---------- DATA FOR REVIEW

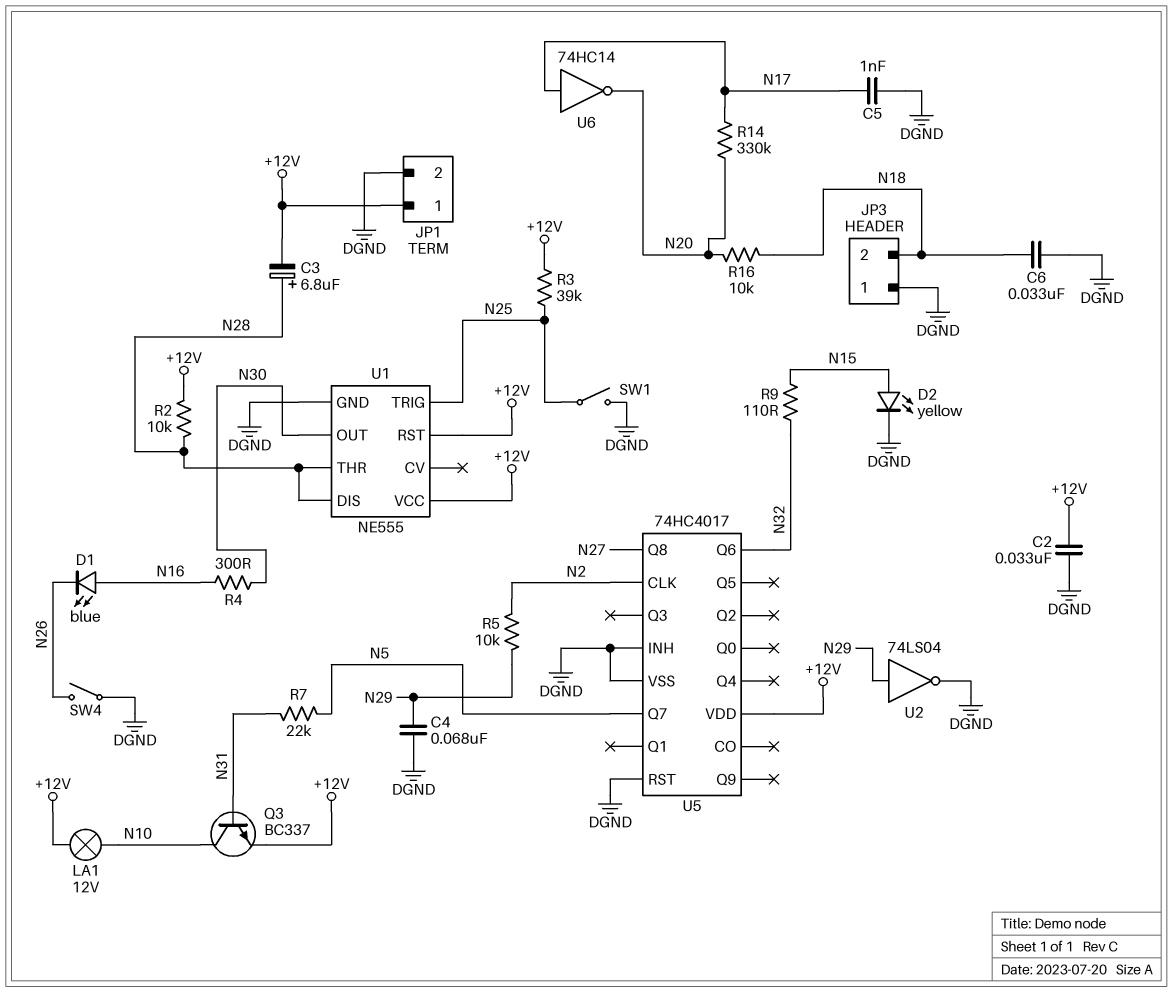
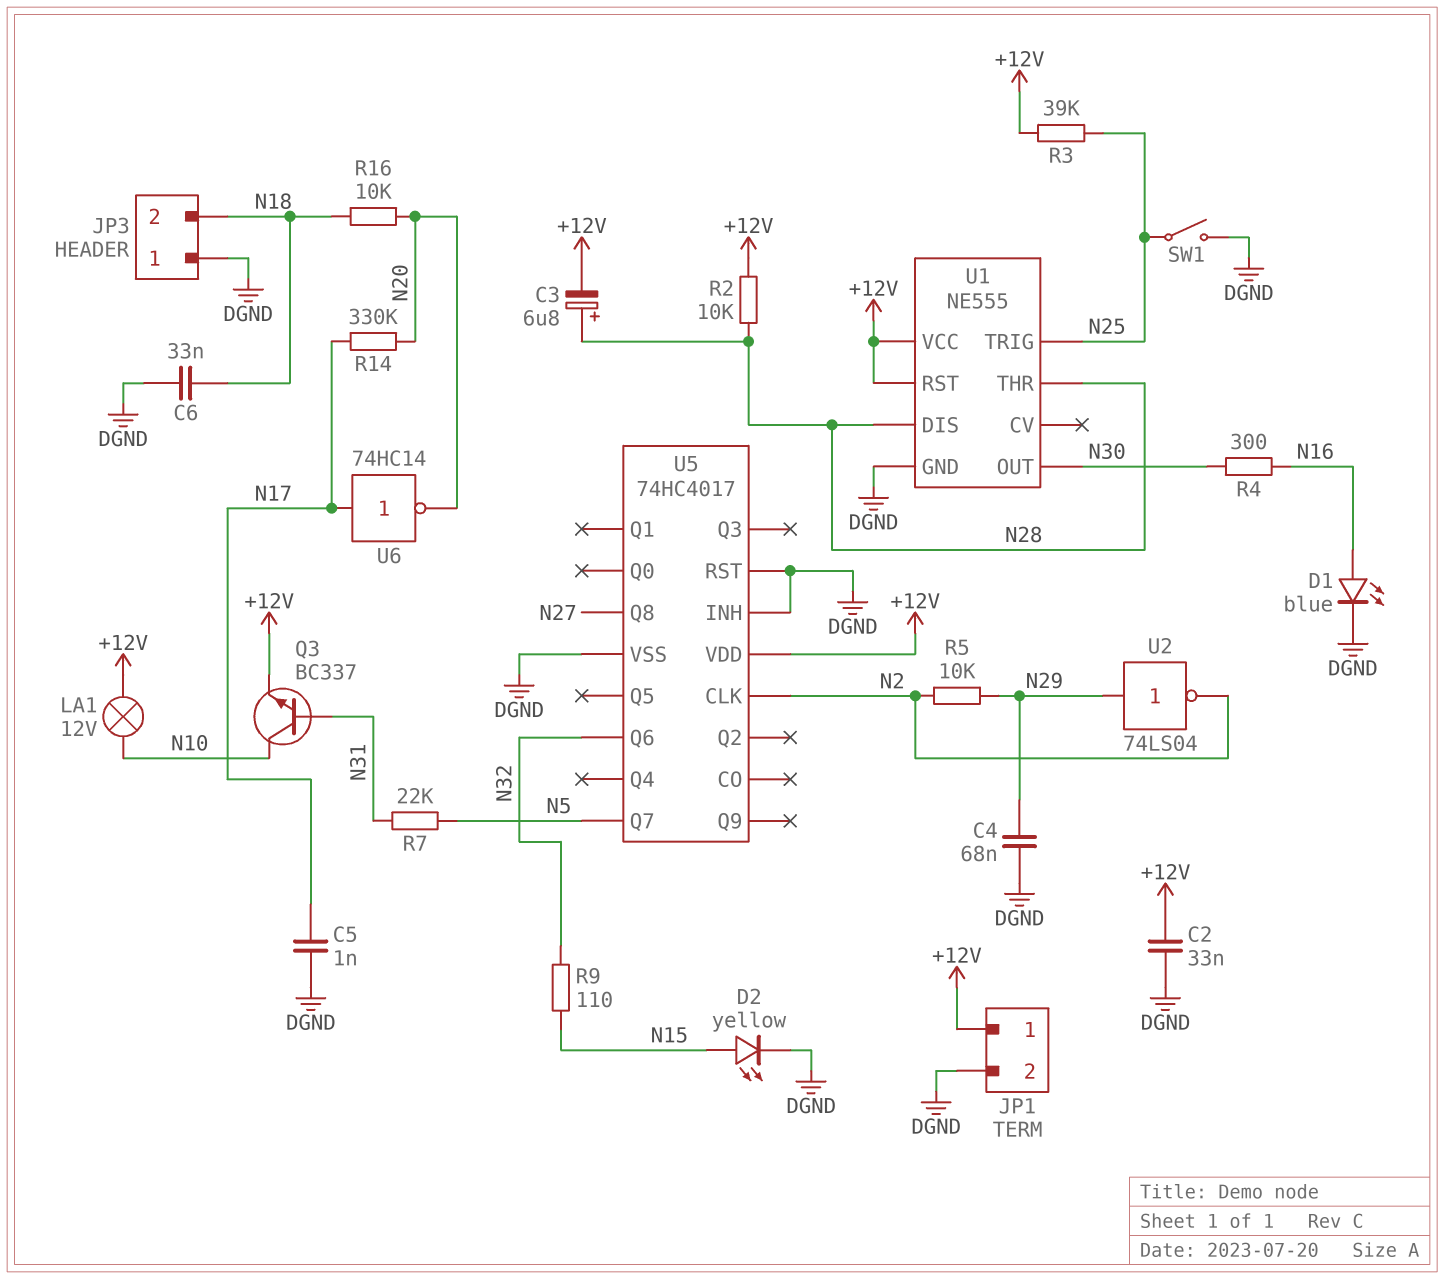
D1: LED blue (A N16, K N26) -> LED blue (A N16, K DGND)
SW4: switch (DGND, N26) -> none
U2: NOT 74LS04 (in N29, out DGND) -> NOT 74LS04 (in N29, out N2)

--------------------
---------- DATA FOR REVIEW

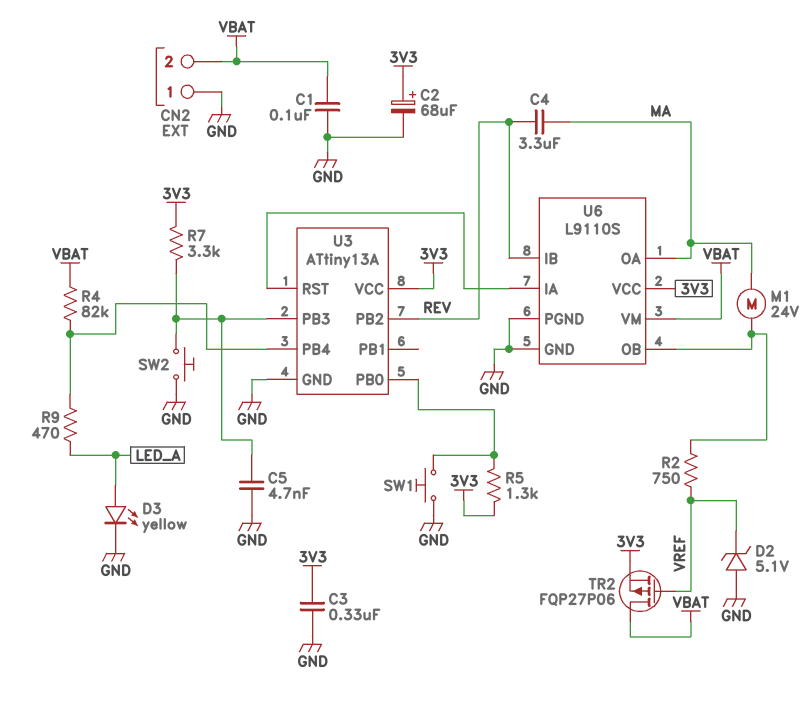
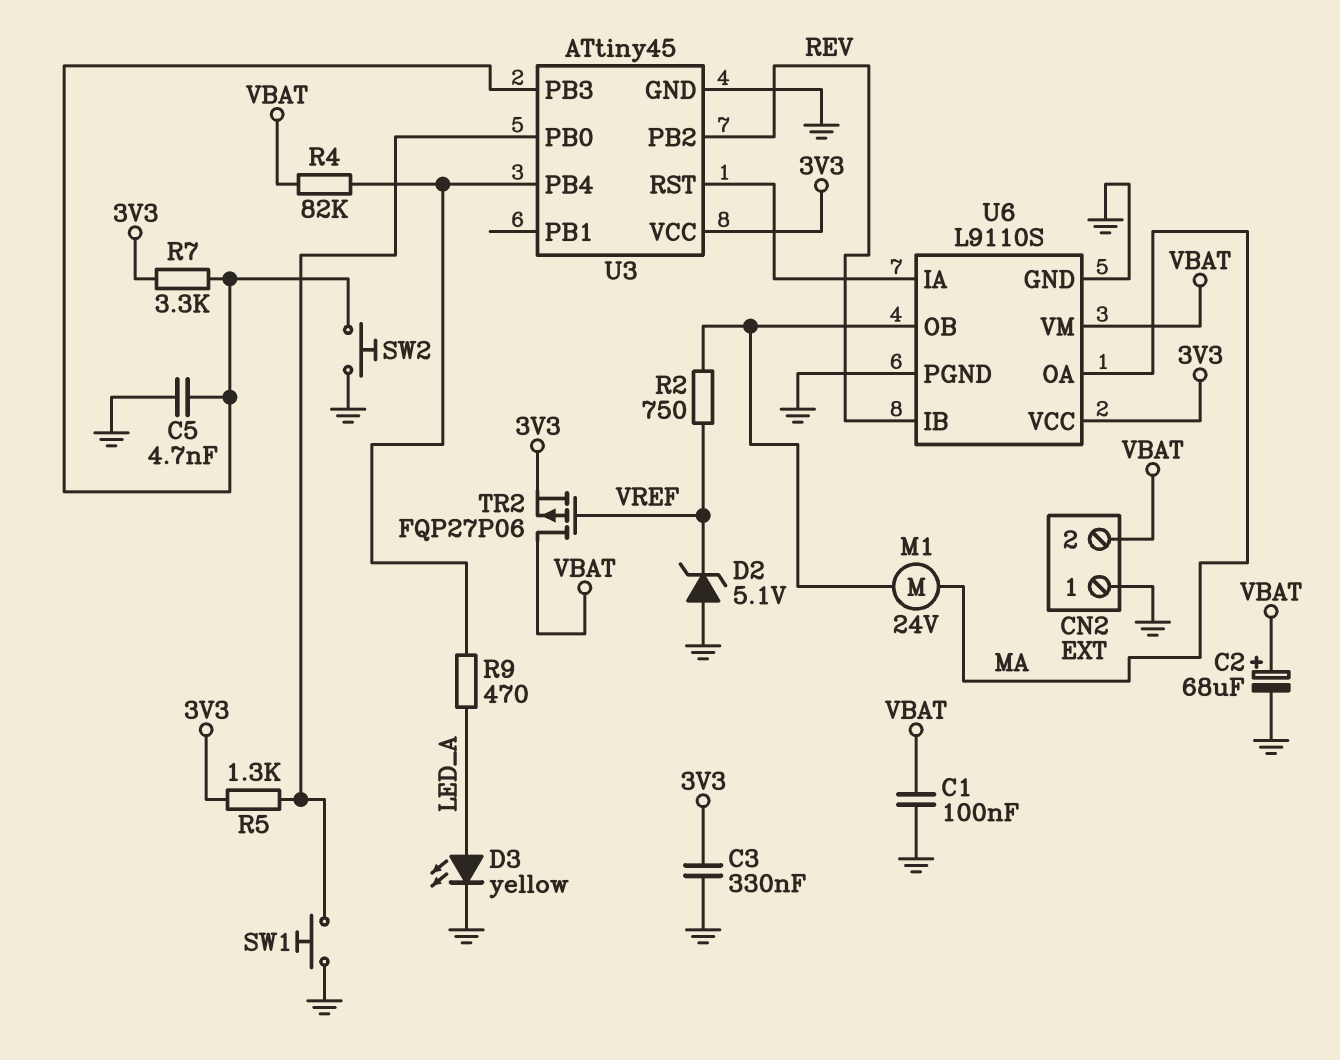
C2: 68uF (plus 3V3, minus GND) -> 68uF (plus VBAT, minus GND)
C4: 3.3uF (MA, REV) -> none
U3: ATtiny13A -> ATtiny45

--------------------

WORK INSTRUCTIONS
In the listing above, find the line with "D1: LED blue" and the line with "U2: NOT 74LS04", then print exactly those lines and every line between them.

ANSWER
D1: LED blue (A N16, K N26) -> LED blue (A N16, K DGND)
SW4: switch (DGND, N26) -> none
U2: NOT 74LS04 (in N29, out DGND) -> NOT 74LS04 (in N29, out N2)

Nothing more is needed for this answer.